REQUIRED WORK:
For each entry that follows, write out an identical copy.
____ LISTED ENTRIES
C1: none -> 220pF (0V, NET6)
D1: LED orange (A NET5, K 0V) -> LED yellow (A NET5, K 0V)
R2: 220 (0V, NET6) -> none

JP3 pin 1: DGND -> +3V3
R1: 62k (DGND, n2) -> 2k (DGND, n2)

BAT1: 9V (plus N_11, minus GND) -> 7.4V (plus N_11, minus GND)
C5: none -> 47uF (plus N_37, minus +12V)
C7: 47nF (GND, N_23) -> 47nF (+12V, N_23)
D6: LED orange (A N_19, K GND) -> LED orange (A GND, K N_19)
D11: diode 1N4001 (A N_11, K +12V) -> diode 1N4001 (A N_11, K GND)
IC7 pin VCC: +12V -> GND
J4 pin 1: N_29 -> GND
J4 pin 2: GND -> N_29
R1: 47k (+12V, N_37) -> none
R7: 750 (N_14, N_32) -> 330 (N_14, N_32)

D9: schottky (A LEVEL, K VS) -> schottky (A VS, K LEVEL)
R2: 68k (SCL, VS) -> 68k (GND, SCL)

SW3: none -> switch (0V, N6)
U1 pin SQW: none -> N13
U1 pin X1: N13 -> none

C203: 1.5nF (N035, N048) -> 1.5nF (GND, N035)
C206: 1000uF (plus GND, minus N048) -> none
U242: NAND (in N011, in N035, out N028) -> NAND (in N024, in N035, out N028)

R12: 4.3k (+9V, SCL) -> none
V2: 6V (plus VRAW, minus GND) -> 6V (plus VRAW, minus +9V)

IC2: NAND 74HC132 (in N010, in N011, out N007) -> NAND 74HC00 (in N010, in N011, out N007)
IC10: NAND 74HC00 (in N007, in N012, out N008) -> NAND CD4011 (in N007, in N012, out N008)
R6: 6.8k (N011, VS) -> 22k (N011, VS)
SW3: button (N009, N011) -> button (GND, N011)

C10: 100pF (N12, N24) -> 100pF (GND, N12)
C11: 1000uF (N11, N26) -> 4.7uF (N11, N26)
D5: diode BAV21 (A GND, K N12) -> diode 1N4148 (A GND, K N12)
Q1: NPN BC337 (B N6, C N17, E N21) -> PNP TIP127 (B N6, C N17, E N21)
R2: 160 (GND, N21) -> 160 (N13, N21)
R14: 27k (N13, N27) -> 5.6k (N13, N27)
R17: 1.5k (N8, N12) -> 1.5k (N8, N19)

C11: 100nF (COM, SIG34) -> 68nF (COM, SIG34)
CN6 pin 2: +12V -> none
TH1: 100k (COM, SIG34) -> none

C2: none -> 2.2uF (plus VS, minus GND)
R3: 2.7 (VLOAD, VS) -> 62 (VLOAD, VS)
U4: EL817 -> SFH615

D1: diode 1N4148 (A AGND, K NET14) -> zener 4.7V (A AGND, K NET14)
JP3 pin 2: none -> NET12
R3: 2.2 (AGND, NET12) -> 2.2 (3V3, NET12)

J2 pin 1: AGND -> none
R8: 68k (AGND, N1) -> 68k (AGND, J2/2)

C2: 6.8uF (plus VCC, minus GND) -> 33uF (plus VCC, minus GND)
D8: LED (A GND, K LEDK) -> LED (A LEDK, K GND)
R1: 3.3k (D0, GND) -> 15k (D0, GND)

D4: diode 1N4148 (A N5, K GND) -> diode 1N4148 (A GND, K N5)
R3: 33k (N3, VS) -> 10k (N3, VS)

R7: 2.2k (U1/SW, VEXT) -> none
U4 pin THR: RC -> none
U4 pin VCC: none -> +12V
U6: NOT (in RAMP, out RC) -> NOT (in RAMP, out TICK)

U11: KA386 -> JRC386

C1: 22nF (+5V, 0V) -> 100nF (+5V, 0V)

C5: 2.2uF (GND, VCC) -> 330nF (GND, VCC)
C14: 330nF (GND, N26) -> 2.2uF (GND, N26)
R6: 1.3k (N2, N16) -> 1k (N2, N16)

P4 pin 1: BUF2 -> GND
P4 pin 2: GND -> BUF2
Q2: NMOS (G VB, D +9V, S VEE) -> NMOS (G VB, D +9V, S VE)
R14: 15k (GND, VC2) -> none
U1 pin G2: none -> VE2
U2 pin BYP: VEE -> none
________
ANSWER AREA:
C1: none -> 220pF (0V, NET6)
D1: LED orange (A NET5, K 0V) -> LED yellow (A NET5, K 0V)
R2: 220 (0V, NET6) -> none

JP3 pin 1: DGND -> +3V3
R1: 62k (DGND, n2) -> 2k (DGND, n2)

BAT1: 9V (plus N_11, minus GND) -> 7.4V (plus N_11, minus GND)
C5: none -> 47uF (plus N_37, minus +12V)
C7: 47nF (GND, N_23) -> 47nF (+12V, N_23)
D6: LED orange (A N_19, K GND) -> LED orange (A GND, K N_19)
D11: diode 1N4001 (A N_11, K +12V) -> diode 1N4001 (A N_11, K GND)
IC7 pin VCC: +12V -> GND
J4 pin 1: N_29 -> GND
J4 pin 2: GND -> N_29
R1: 47k (+12V, N_37) -> none
R7: 750 (N_14, N_32) -> 330 (N_14, N_32)

D9: schottky (A LEVEL, K VS) -> schottky (A VS, K LEVEL)
R2: 68k (SCL, VS) -> 68k (GND, SCL)

SW3: none -> switch (0V, N6)
U1 pin SQW: none -> N13
U1 pin X1: N13 -> none

C203: 1.5nF (N035, N048) -> 1.5nF (GND, N035)
C206: 1000uF (plus GND, minus N048) -> none
U242: NAND (in N011, in N035, out N028) -> NAND (in N024, in N035, out N028)

R12: 4.3k (+9V, SCL) -> none
V2: 6V (plus VRAW, minus GND) -> 6V (plus VRAW, minus +9V)

IC2: NAND 74HC132 (in N010, in N011, out N007) -> NAND 74HC00 (in N010, in N011, out N007)
IC10: NAND 74HC00 (in N007, in N012, out N008) -> NAND CD4011 (in N007, in N012, out N008)
R6: 6.8k (N011, VS) -> 22k (N011, VS)
SW3: button (N009, N011) -> button (GND, N011)

C10: 100pF (N12, N24) -> 100pF (GND, N12)
C11: 1000uF (N11, N26) -> 4.7uF (N11, N26)
D5: diode BAV21 (A GND, K N12) -> diode 1N4148 (A GND, K N12)
Q1: NPN BC337 (B N6, C N17, E N21) -> PNP TIP127 (B N6, C N17, E N21)
R2: 160 (GND, N21) -> 160 (N13, N21)
R14: 27k (N13, N27) -> 5.6k (N13, N27)
R17: 1.5k (N8, N12) -> 1.5k (N8, N19)

C11: 100nF (COM, SIG34) -> 68nF (COM, SIG34)
CN6 pin 2: +12V -> none
TH1: 100k (COM, SIG34) -> none

C2: none -> 2.2uF (plus VS, minus GND)
R3: 2.7 (VLOAD, VS) -> 62 (VLOAD, VS)
U4: EL817 -> SFH615

D1: diode 1N4148 (A AGND, K NET14) -> zener 4.7V (A AGND, K NET14)
JP3 pin 2: none -> NET12
R3: 2.2 (AGND, NET12) -> 2.2 (3V3, NET12)

J2 pin 1: AGND -> none
R8: 68k (AGND, N1) -> 68k (AGND, J2/2)

C2: 6.8uF (plus VCC, minus GND) -> 33uF (plus VCC, minus GND)
D8: LED (A GND, K LEDK) -> LED (A LEDK, K GND)
R1: 3.3k (D0, GND) -> 15k (D0, GND)

D4: diode 1N4148 (A N5, K GND) -> diode 1N4148 (A GND, K N5)
R3: 33k (N3, VS) -> 10k (N3, VS)

R7: 2.2k (U1/SW, VEXT) -> none
U4 pin THR: RC -> none
U4 pin VCC: none -> +12V
U6: NOT (in RAMP, out RC) -> NOT (in RAMP, out TICK)

U11: KA386 -> JRC386

C1: 22nF (+5V, 0V) -> 100nF (+5V, 0V)

C5: 2.2uF (GND, VCC) -> 330nF (GND, VCC)
C14: 330nF (GND, N26) -> 2.2uF (GND, N26)
R6: 1.3k (N2, N16) -> 1k (N2, N16)

P4 pin 1: BUF2 -> GND
P4 pin 2: GND -> BUF2
Q2: NMOS (G VB, D +9V, S VEE) -> NMOS (G VB, D +9V, S VE)
R14: 15k (GND, VC2) -> none
U1 pin G2: none -> VE2
U2 pin BYP: VEE -> none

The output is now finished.